━━ RECORDS FOR THIS TASK ━━
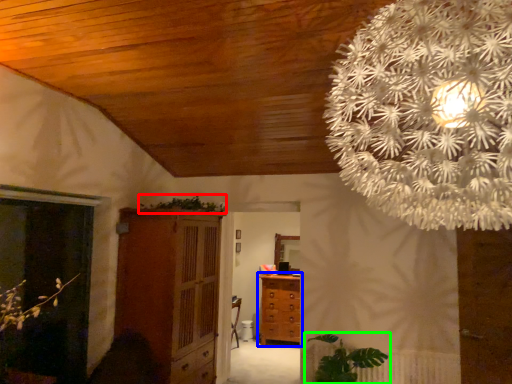
Question: Considering the real-world distances, which object is farthest from plant (highlighted by a red box)? chest of drawers (highlighted by a blue box) or houseplant (highlighted by a green box)?

Choices:
 (A) chest of drawers
 (B) houseplant

Answer: (B)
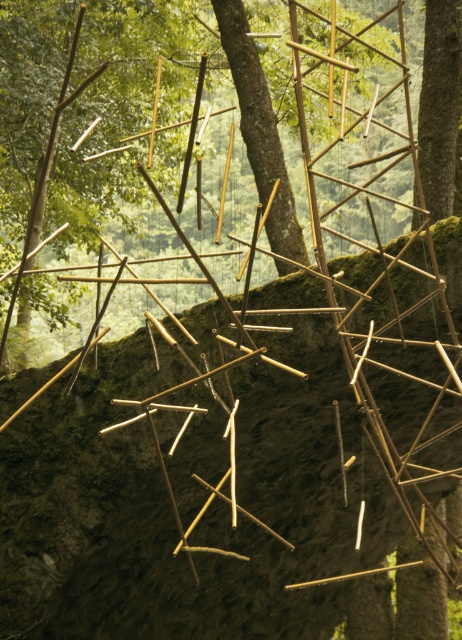
You are standing in front of the bamboo structure and want to touch both the brown rough tree trunk at center and the brown rough tree trunk at upper right. Which one should you reach for first to touch the closer one?

You should reach for the brown rough tree trunk at center first because it is closer to the viewer than the brown rough tree trunk at upper right.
━━━
Retype the lines of the items from the one containing "You are standing" through the last line, word for word.

You are standing in front of the bamboo structure and want to touch both the brown rough tree trunk at center and the brown rough tree trunk at upper right. Which one should you reach for first to touch the closer one?

You should reach for the brown rough tree trunk at center first because it is closer to the viewer than the brown rough tree trunk at upper right.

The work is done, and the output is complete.